§ **Records to use**

——

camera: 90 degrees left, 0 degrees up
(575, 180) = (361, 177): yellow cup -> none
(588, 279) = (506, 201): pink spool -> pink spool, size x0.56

——

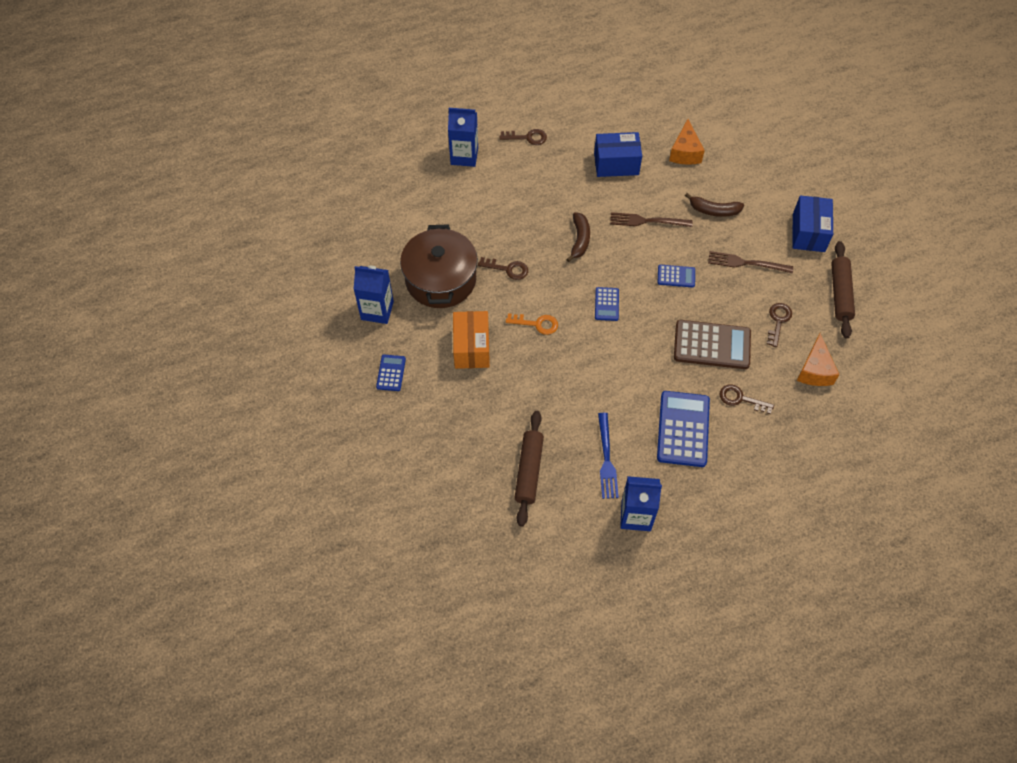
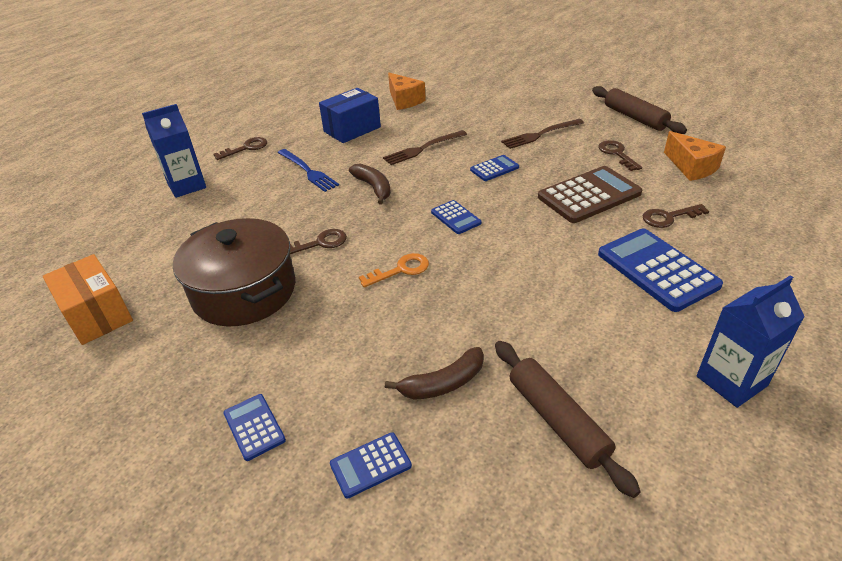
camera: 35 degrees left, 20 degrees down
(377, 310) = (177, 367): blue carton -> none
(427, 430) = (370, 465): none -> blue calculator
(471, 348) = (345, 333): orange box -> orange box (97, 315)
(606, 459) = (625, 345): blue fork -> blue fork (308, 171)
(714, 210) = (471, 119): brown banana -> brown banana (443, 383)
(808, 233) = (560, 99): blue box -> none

——

§ **Exercise directions**
What is needed is a verbatim copy of every line in the records above from the one containing "camera: 90 degrees left, 0 degrees up" down to the one containing "(588, 279) = (506, 201): pink", both included, and nothing more.

§ **Written reply**
camera: 90 degrees left, 0 degrees up
(575, 180) = (361, 177): yellow cup -> none
(588, 279) = (506, 201): pink spool -> pink spool, size x0.56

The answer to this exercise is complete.